Reproduce the lines below word for word, omitting the pictures.

—————

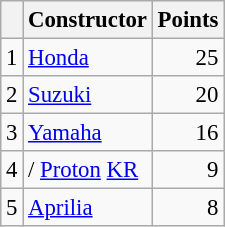
9 (188, 170)
Constructor (88, 20)
3 (12, 133)
4 (12, 170)
1 (12, 58)
Suzuki (88, 95)
Honda (88, 58)
Aprilia (88, 208)
Points (188, 20)
20 (188, 95)
/ Proton KR (88, 170)
5 (12, 208)
Yamaha (88, 133)
8 (188, 208)
2 (12, 95)
16 (188, 133)
25 (188, 58)
Output the [x, y] coordinate of the center of the cell containing the given text.  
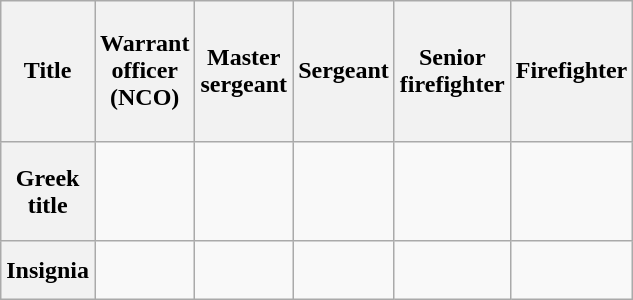
Sergeant [344, 72]
Insignia [48, 270]
Firefighter [572, 72]
Greek title [48, 192]
Senior firefighter [452, 72]
Title [48, 72]
Warrant officer (NCO) [145, 72]
Master sergeant [244, 72]
Return [X, Y] of the center of cell containing provided text 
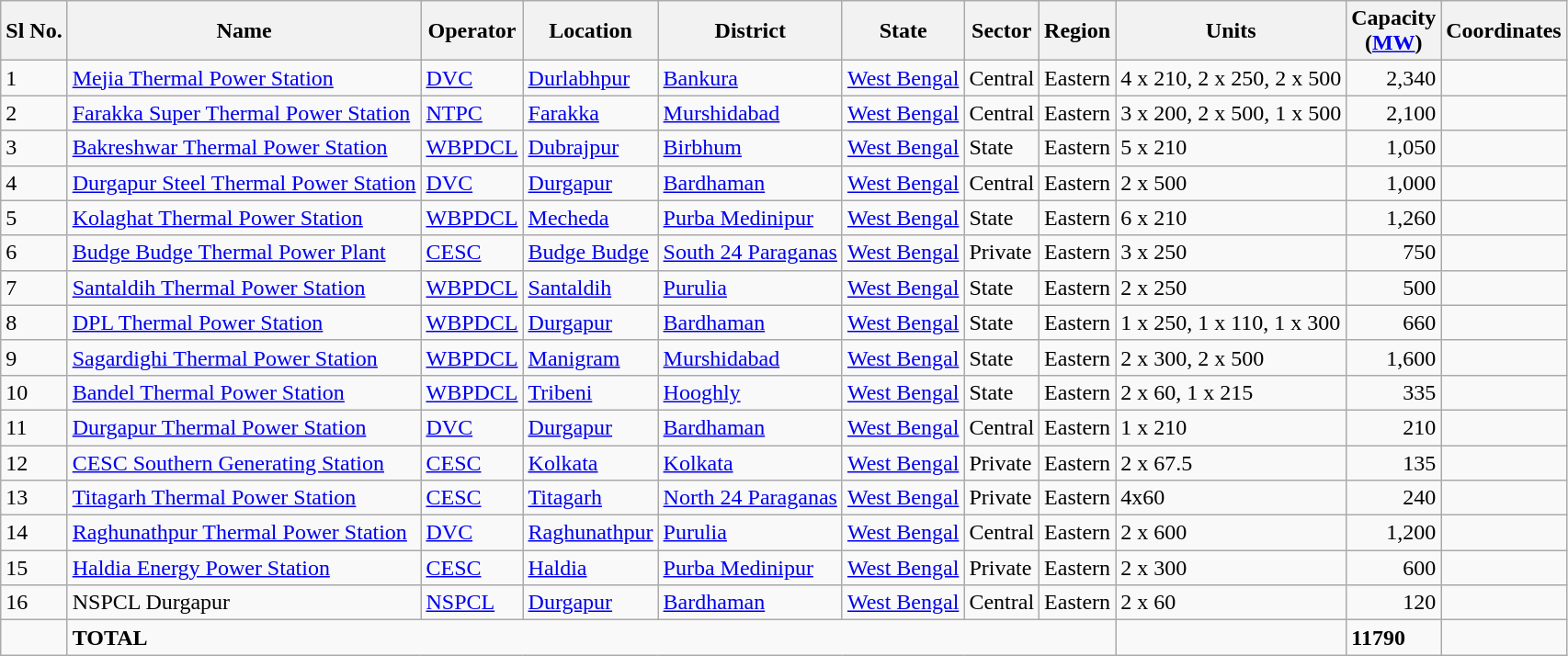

—————

Task answer:
9 (188, 170)
Constructor (88, 20)
3 (12, 133)
4 (12, 170)
1 (12, 58)
Suzuki (88, 95)
Honda (88, 58)
Aprilia (88, 208)
Points (188, 20)
20 (188, 95)
/ Proton KR (88, 170)
5 (12, 208)
Yamaha (88, 133)
8 (188, 208)
2 (12, 95)
16 (188, 133)
25 (188, 58)
Output the [x, y] coordinate of the center of the cell containing the given text.  
Sergeant [344, 72]
Insignia [48, 270]
Firefighter [572, 72]
Greek title [48, 192]
Senior firefighter [452, 72]
Title [48, 72]
Warrant officer (NCO) [145, 72]
Master sergeant [244, 72]
Return [X, Y] of the center of cell containing provided text 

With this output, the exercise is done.